━━━━━ PROVIDED MATERIAL ━━━━━
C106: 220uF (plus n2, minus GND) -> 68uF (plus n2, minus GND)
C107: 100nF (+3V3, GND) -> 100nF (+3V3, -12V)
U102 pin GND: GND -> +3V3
━━━━━
━━━━━ PROVIDED MATERIAL ━━━━━
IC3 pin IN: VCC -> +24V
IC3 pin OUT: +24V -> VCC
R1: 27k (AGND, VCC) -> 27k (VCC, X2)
━━━━━
━━━━━ PROVIDED MATERIAL ━━━━━
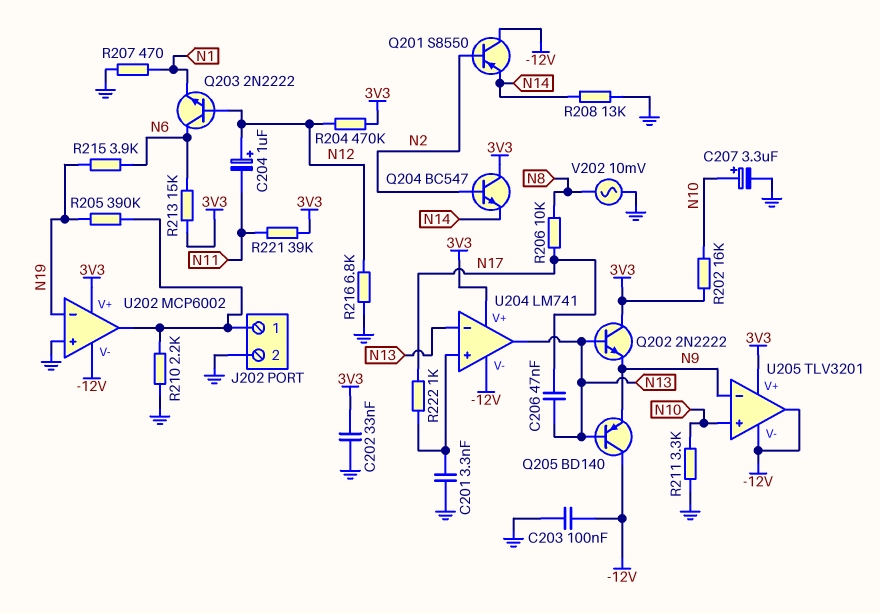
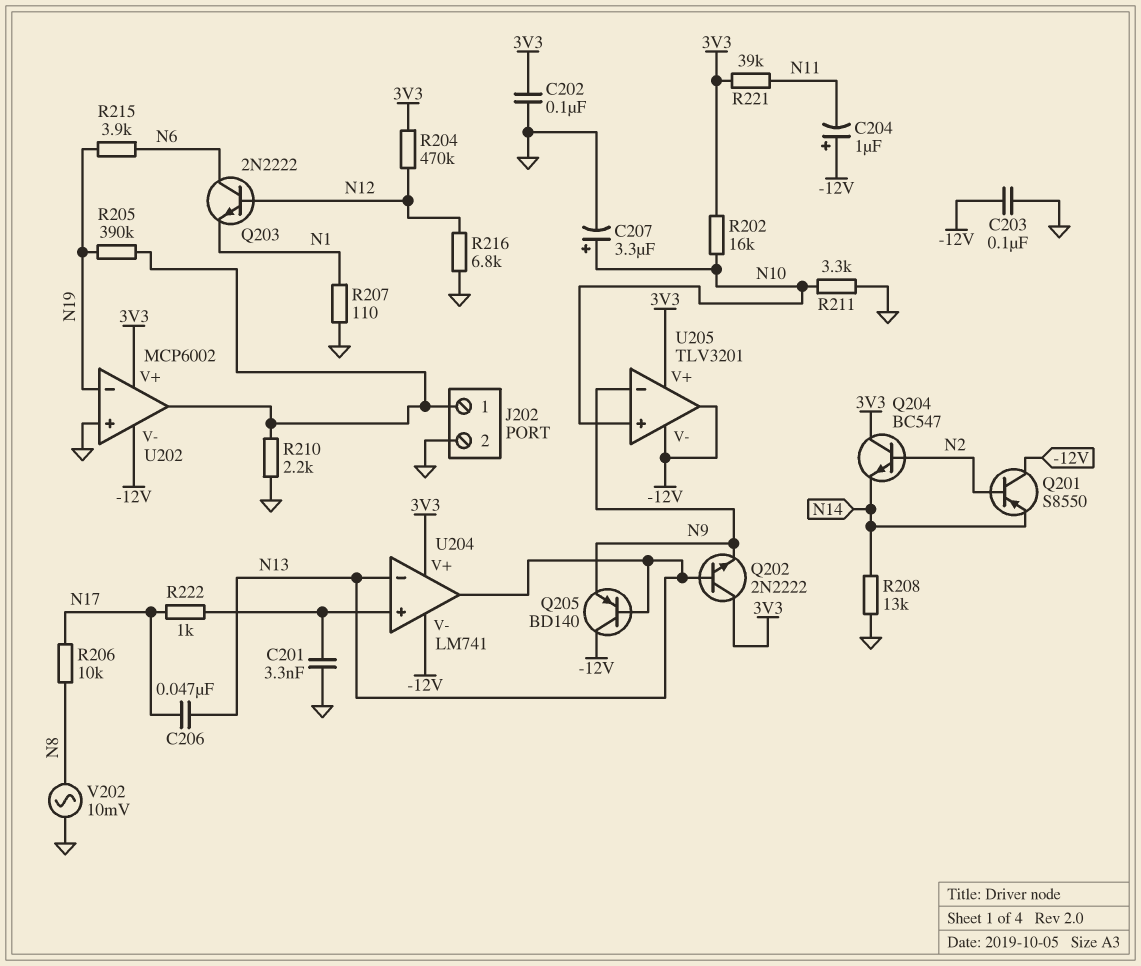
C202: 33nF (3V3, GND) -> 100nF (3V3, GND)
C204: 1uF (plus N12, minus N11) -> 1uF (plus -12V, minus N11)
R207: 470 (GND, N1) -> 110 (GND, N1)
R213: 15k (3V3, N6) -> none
━━━━━
→ DIRECTIONS: Please reproduce, exactly as they appear above, the lines from the line containing "C106: 220uF (plus" up to and including the line containing "U102 pin GND: GND -> +3V3".

→ TASK OUTPUT:
C106: 220uF (plus n2, minus GND) -> 68uF (plus n2, minus GND)
C107: 100nF (+3V3, GND) -> 100nF (+3V3, -12V)
U102 pin GND: GND -> +3V3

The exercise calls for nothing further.